What needs to be done:
Please state how many lines of the material contain "NMOS", giving nothing but the number.

Records shown:
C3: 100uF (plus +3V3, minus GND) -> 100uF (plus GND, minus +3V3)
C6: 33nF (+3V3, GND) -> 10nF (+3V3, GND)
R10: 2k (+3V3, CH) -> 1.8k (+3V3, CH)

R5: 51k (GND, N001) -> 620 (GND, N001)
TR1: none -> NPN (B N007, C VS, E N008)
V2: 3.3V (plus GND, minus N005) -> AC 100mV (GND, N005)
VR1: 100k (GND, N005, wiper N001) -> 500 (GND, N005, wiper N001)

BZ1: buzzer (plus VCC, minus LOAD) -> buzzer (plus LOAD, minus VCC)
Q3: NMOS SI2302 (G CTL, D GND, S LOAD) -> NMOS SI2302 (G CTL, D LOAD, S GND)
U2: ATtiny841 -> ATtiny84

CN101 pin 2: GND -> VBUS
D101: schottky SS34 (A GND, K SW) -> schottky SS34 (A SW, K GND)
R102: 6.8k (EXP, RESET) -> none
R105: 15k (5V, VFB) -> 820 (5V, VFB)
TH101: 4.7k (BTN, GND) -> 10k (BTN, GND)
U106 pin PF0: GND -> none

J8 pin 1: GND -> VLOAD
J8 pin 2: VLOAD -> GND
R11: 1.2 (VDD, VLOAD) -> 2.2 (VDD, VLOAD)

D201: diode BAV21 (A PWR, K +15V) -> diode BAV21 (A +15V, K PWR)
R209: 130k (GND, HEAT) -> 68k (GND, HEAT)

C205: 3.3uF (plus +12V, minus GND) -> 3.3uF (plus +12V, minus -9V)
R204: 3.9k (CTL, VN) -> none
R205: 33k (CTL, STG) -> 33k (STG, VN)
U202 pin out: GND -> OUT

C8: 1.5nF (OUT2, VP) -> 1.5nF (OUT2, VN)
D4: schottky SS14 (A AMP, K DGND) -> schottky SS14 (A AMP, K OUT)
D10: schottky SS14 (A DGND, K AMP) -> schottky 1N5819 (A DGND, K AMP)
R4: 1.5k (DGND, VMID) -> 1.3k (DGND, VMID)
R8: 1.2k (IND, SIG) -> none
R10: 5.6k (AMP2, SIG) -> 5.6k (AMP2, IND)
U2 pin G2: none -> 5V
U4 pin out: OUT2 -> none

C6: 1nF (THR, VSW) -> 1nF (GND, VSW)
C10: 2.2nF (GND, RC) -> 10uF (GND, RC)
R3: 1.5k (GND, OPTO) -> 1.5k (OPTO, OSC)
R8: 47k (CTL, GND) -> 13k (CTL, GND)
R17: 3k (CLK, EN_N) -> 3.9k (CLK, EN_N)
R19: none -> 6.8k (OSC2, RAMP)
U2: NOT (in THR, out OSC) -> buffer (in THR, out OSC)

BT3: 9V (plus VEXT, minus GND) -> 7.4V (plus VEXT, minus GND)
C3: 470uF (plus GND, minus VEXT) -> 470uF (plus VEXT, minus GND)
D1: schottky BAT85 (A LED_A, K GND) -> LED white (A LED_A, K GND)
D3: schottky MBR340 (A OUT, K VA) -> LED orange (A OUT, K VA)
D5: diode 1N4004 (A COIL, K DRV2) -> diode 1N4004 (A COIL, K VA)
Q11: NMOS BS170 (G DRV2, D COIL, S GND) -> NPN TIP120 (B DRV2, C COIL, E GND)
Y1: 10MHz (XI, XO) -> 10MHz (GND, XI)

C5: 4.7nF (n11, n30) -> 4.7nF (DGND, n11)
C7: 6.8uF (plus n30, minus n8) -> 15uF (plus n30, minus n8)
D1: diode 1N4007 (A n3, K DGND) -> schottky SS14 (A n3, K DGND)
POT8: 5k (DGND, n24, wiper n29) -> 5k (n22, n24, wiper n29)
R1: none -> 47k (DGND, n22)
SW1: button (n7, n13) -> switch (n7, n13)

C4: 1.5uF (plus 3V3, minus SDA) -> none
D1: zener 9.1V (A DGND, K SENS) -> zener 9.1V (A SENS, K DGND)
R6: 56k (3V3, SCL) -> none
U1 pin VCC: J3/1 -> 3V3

Written response:
2